### WORK TASK
Beneath this line are entries. Copy the range from the line with "ENC1 pin CLK: D9 -> A1" to the line with "SCALE pin DT: A7 -> D2", ends included, exactly; leave pictures out.

### DATA TO USE

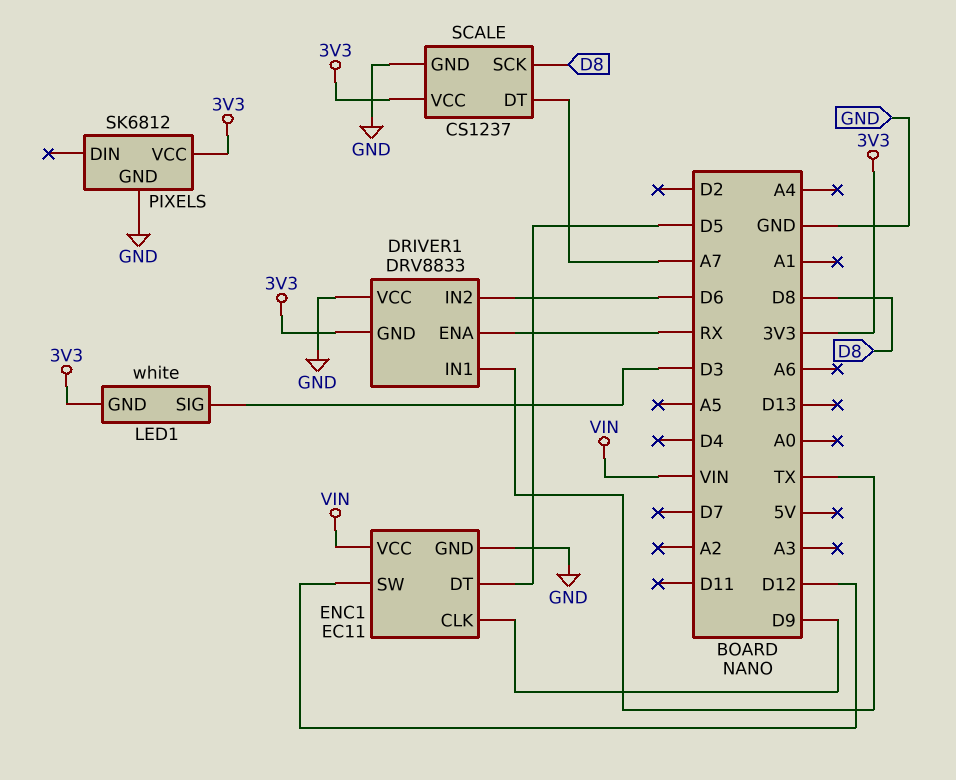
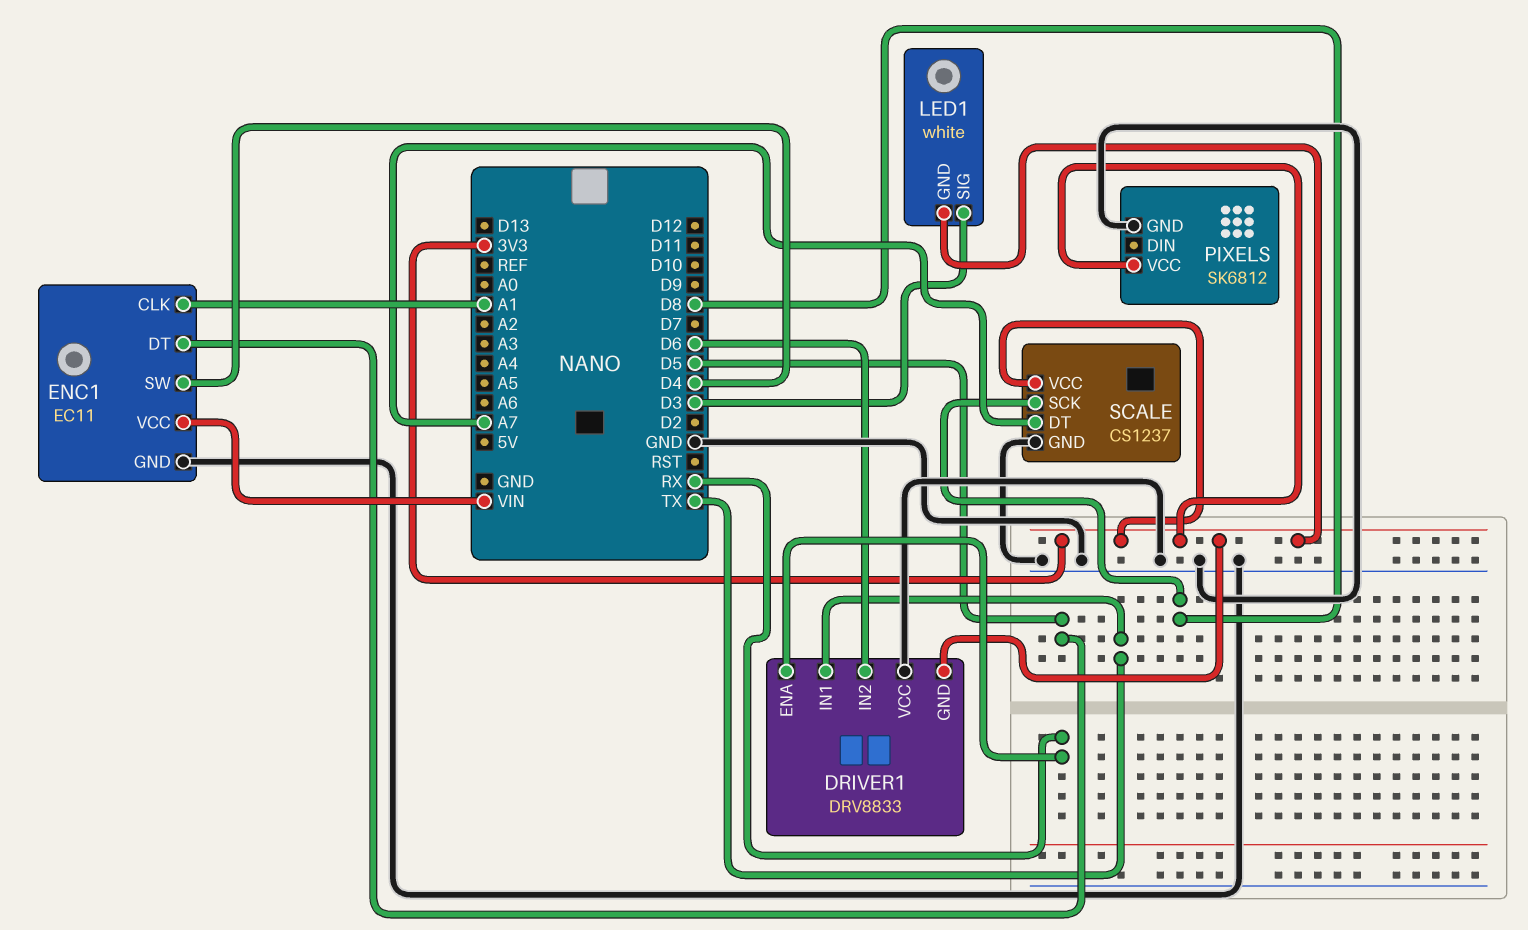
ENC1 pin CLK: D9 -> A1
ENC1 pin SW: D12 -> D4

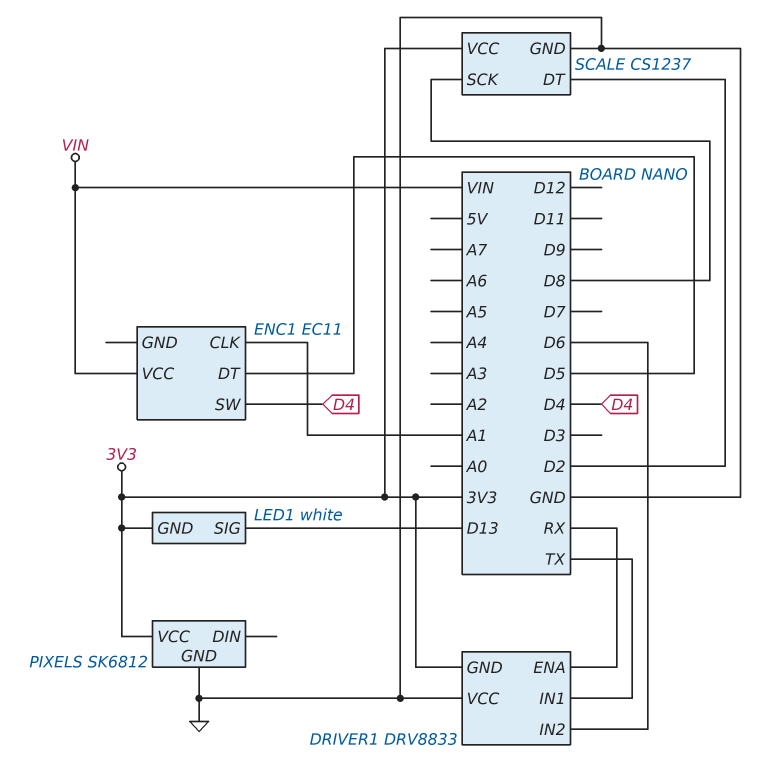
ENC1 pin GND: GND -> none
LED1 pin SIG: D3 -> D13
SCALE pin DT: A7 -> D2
==
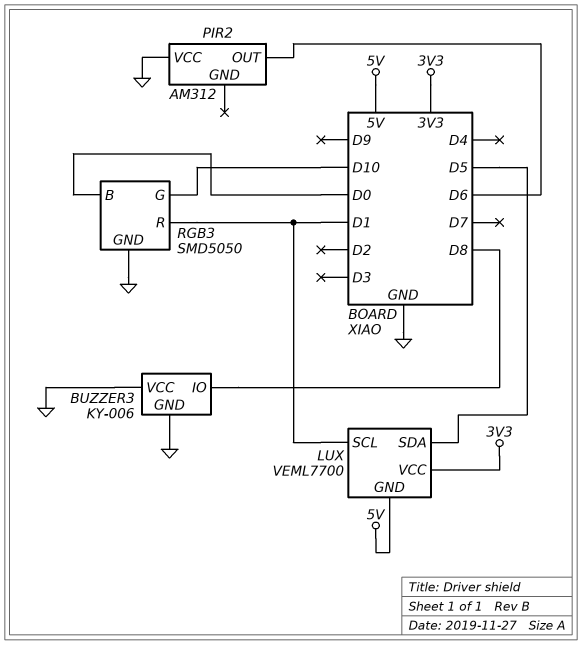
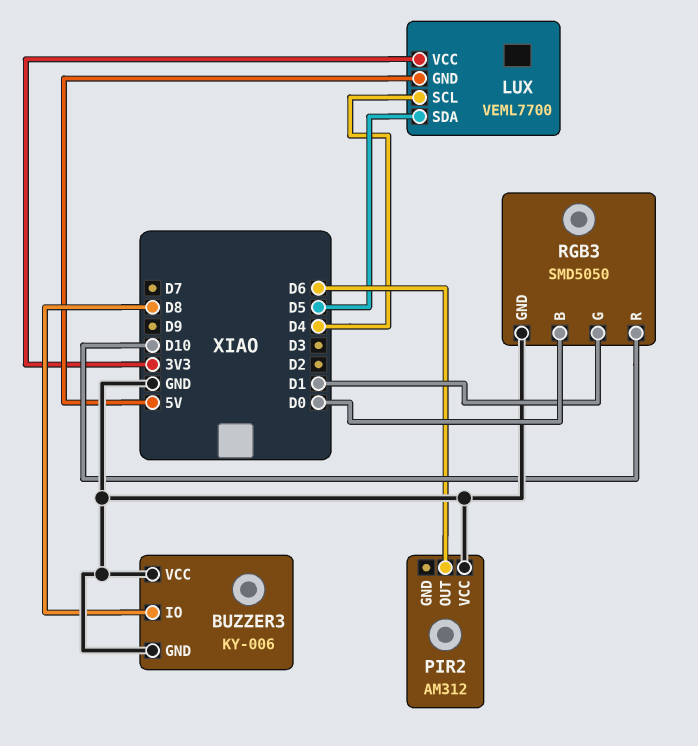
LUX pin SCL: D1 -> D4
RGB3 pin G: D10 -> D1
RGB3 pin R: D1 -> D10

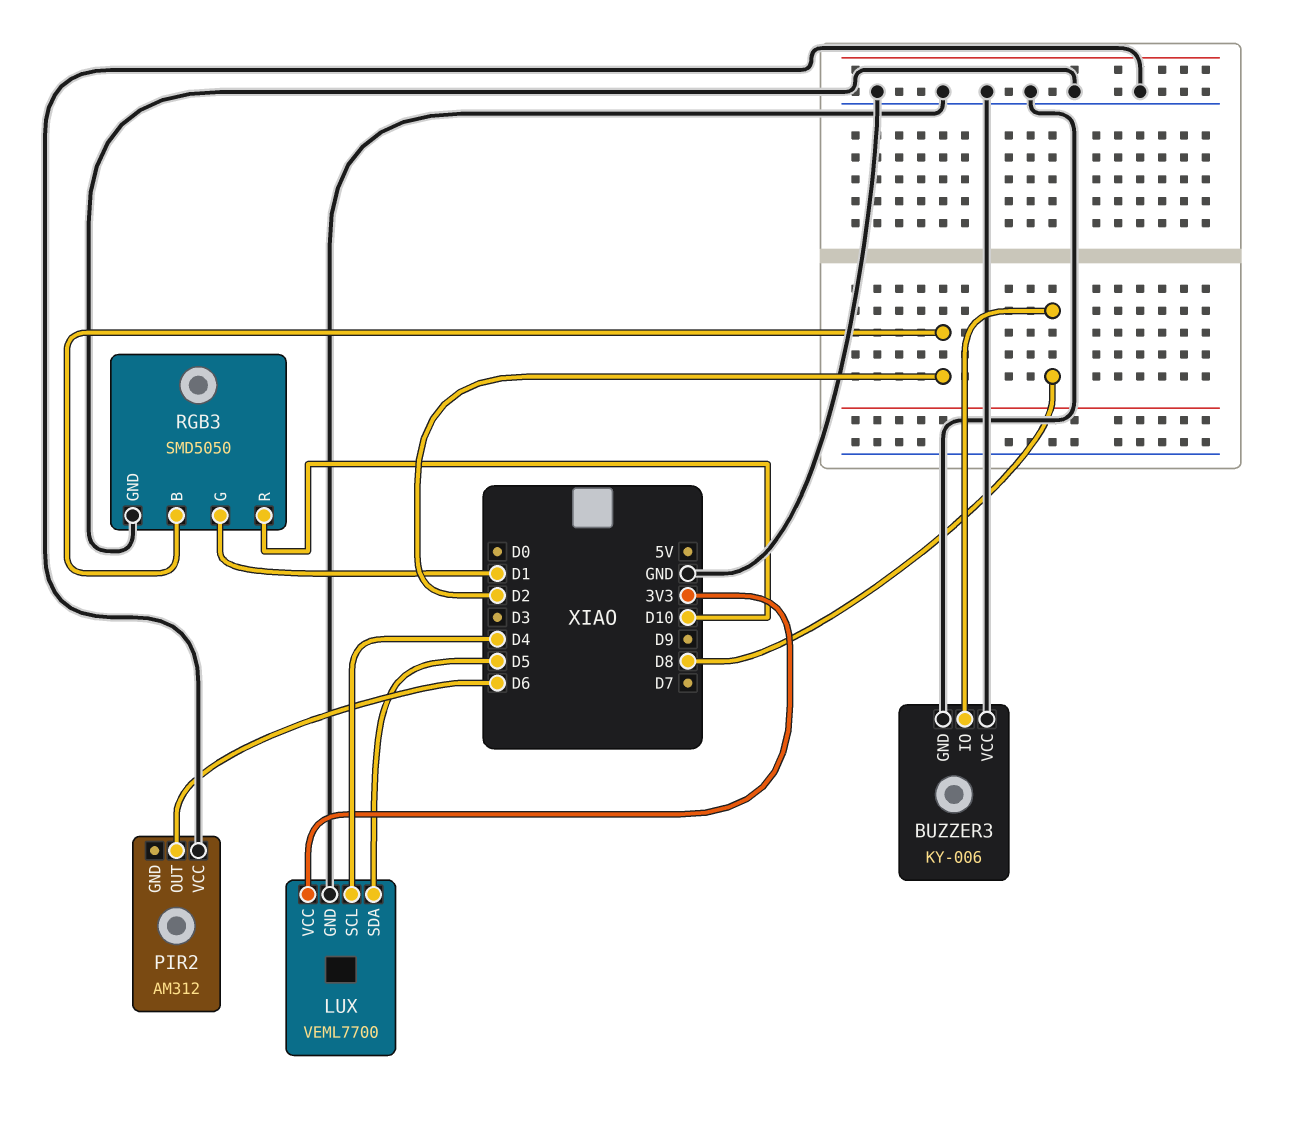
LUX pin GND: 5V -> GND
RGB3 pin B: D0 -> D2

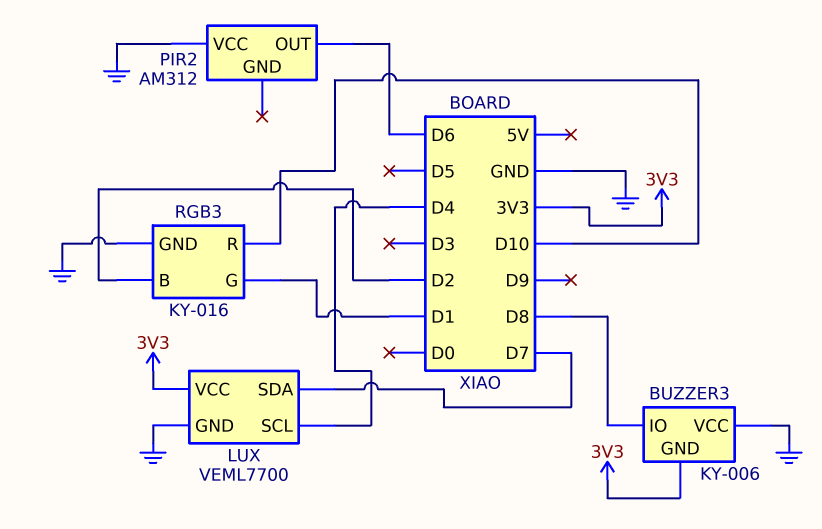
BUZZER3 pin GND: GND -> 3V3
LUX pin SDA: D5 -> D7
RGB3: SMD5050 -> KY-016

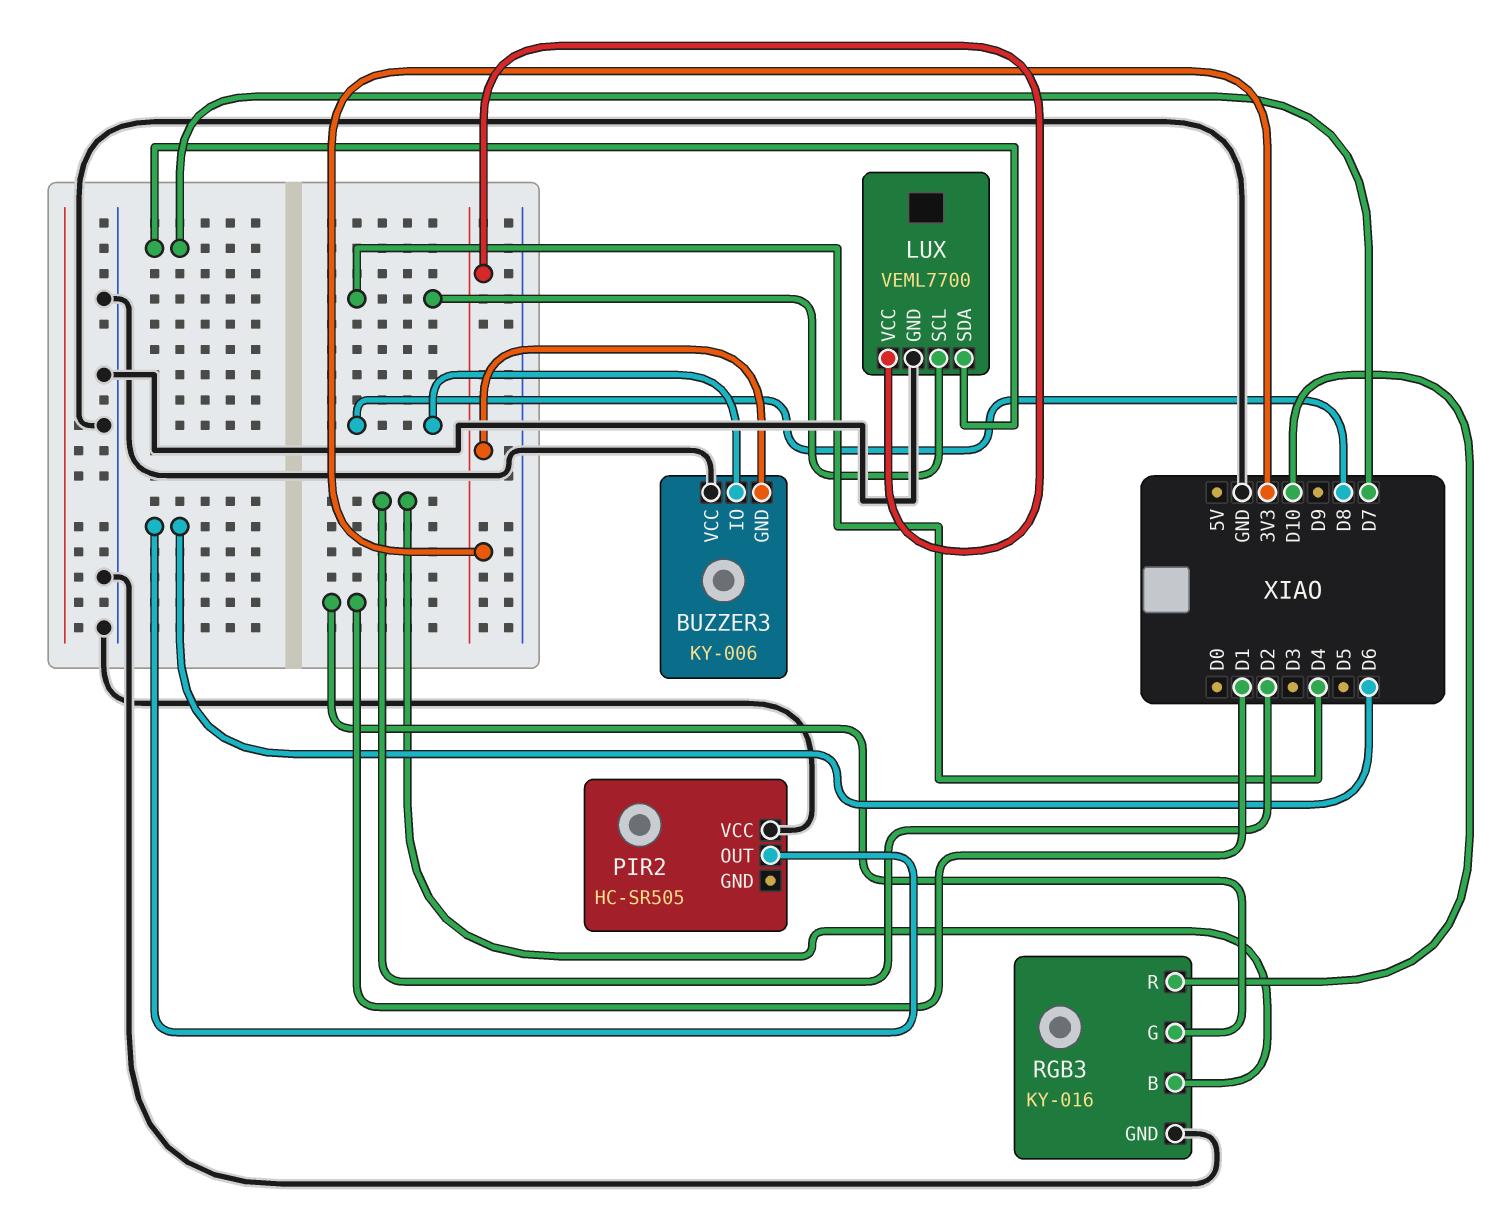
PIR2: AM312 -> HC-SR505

### SOLUTION BELOW
ENC1 pin CLK: D9 -> A1
ENC1 pin SW: D12 -> D4

ENC1 pin GND: GND -> none
LED1 pin SIG: D3 -> D13
SCALE pin DT: A7 -> D2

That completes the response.